_About this exercise:_ In the copy, include exactly the lines from the one with "op=relocated; was=vebebo (turquoise);" through the end of the data and no others, both ends kept, with every picture left out.

START Records supplied

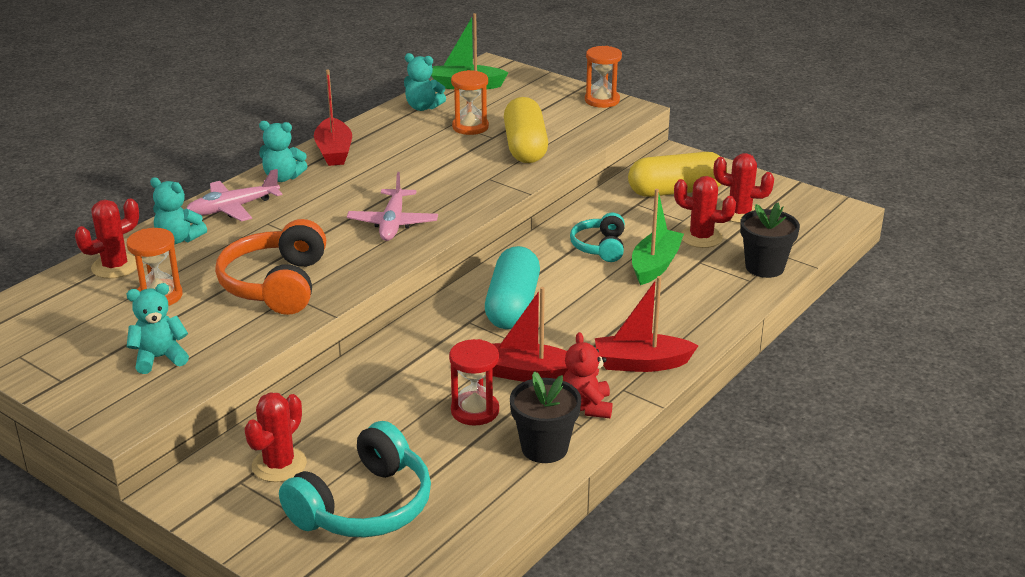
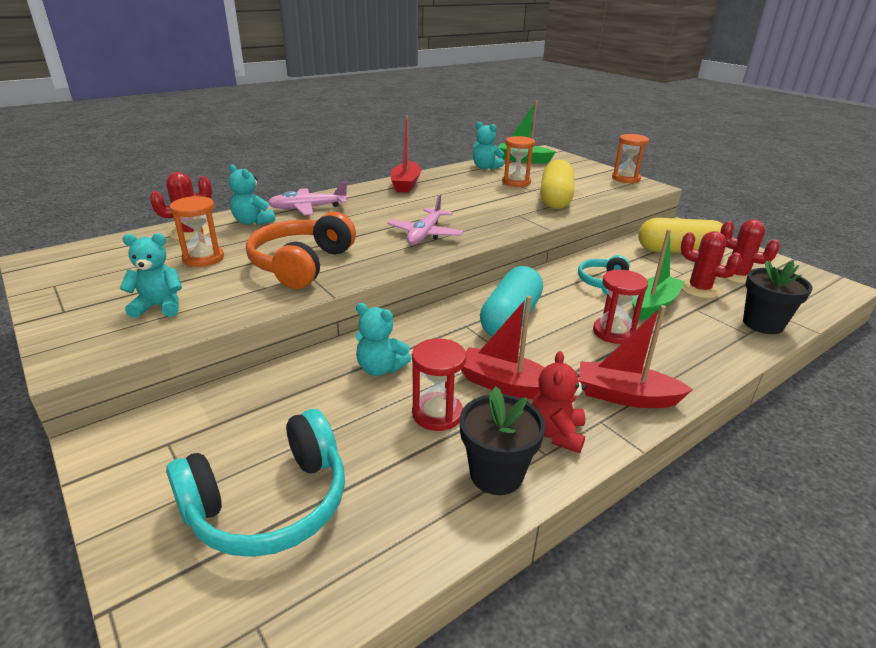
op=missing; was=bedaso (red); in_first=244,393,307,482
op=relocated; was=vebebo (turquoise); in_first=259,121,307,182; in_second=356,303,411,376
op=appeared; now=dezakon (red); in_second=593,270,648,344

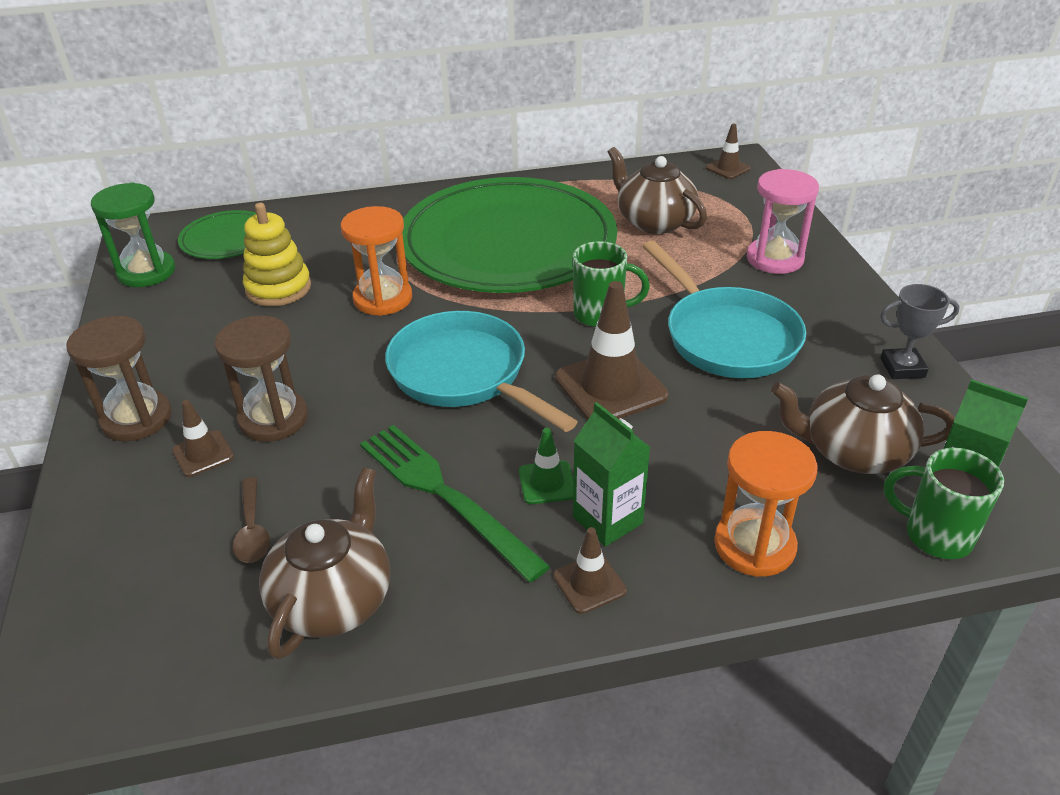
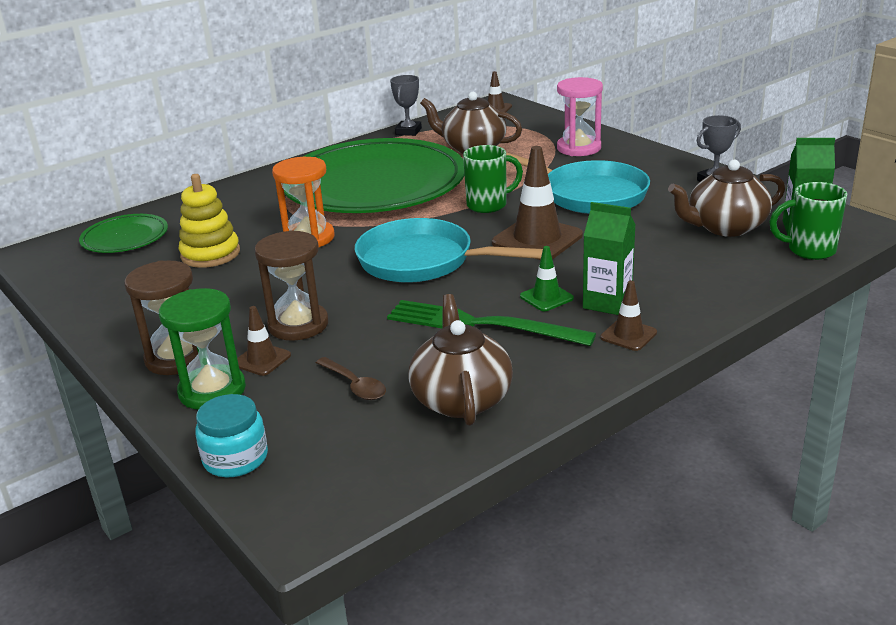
op=relocated; was=dezakon (green); in_first=91,183,175,287; in_second=159,288,246,410
op=missing; was=dezakon (orange); in_first=714,431,818,577
op=appeared; now=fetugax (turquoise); in_second=195,394,268,477
op=appeared; now=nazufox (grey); in_second=390,75,422,136

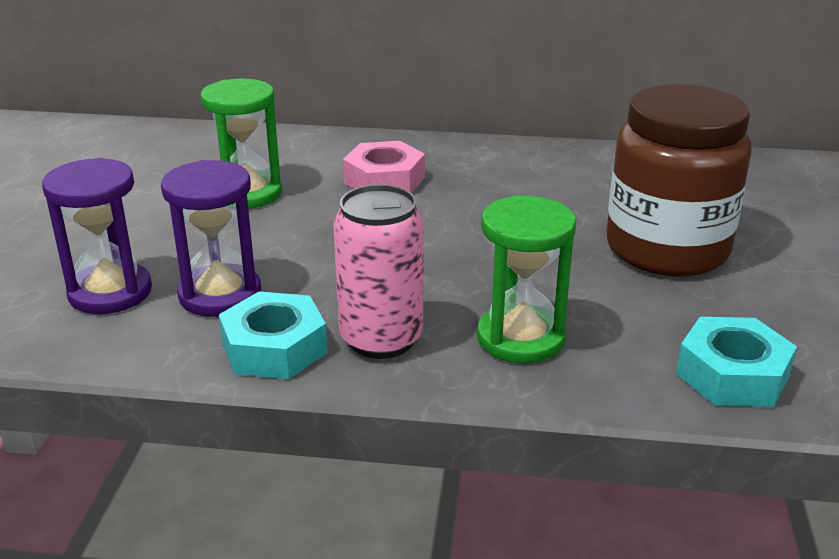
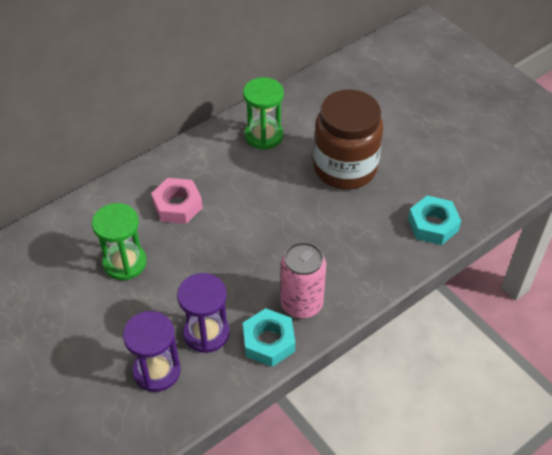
op=relocated; was=dezakon (green); in_first=477,196,576,364; in_second=243,77,284,150

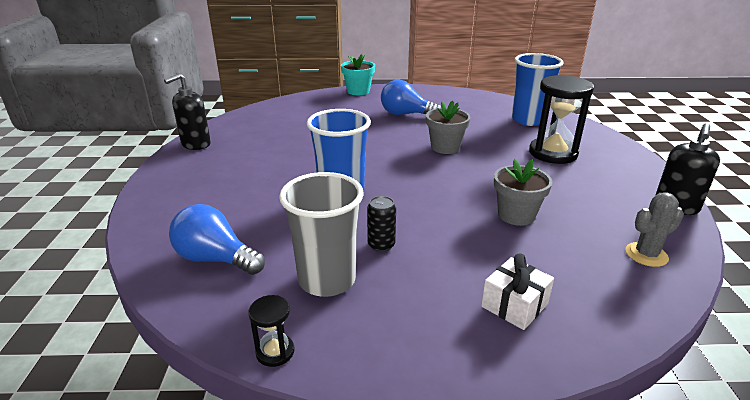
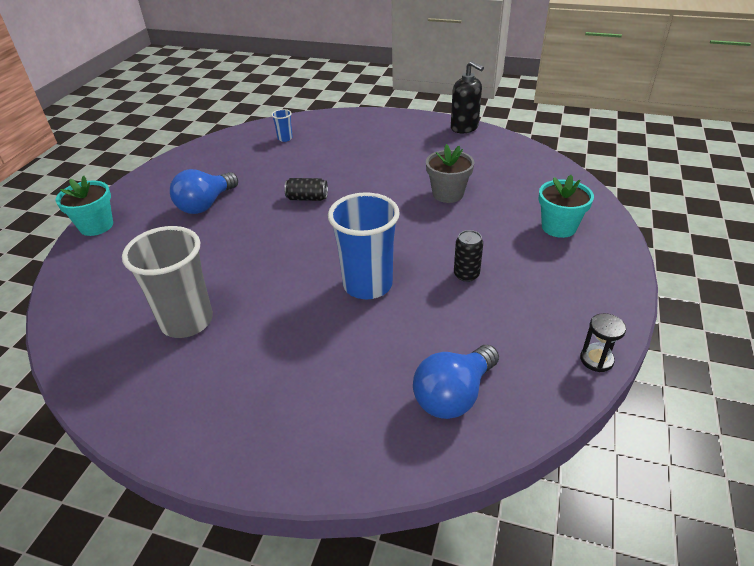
op=missing; was=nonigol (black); in_first=164,73,211,150
op=relocated; was=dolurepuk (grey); in_first=279,172,364,297; in_second=122,226,213,338
op=exchanged; was=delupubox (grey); now=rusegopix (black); in_first=426,101,470,154; in_second=284,178,328,201
op=exchanged; was=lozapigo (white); now=delupubox (turquoise); in_first=481,253,554,330; in_second=538,175,594,238
op=size; was=dolurepuk (blue); in_first=512,53,564,126; in_second=271,109,293,142; ratio=0.43
op=missing; was=dezakon (black); in_first=529,75,594,164
op=missing; was=bedaso (grey); in_first=625,192,684,267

END Records supplied

_Expected answer:_
op=relocated; was=vebebo (turquoise); in_first=259,121,307,182; in_second=356,303,411,376
op=appeared; now=dezakon (red); in_second=593,270,648,344

op=relocated; was=dezakon (green); in_first=91,183,175,287; in_second=159,288,246,410
op=missing; was=dezakon (orange); in_first=714,431,818,577
op=appeared; now=fetugax (turquoise); in_second=195,394,268,477
op=appeared; now=nazufox (grey); in_second=390,75,422,136

op=relocated; was=dezakon (green); in_first=477,196,576,364; in_second=243,77,284,150

op=missing; was=nonigol (black); in_first=164,73,211,150
op=relocated; was=dolurepuk (grey); in_first=279,172,364,297; in_second=122,226,213,338
op=exchanged; was=delupubox (grey); now=rusegopix (black); in_first=426,101,470,154; in_second=284,178,328,201
op=exchanged; was=lozapigo (white); now=delupubox (turquoise); in_first=481,253,554,330; in_second=538,175,594,238
op=size; was=dolurepuk (blue); in_first=512,53,564,126; in_second=271,109,293,142; ratio=0.43
op=missing; was=dezakon (black); in_first=529,75,594,164
op=missing; was=bedaso (grey); in_first=625,192,684,267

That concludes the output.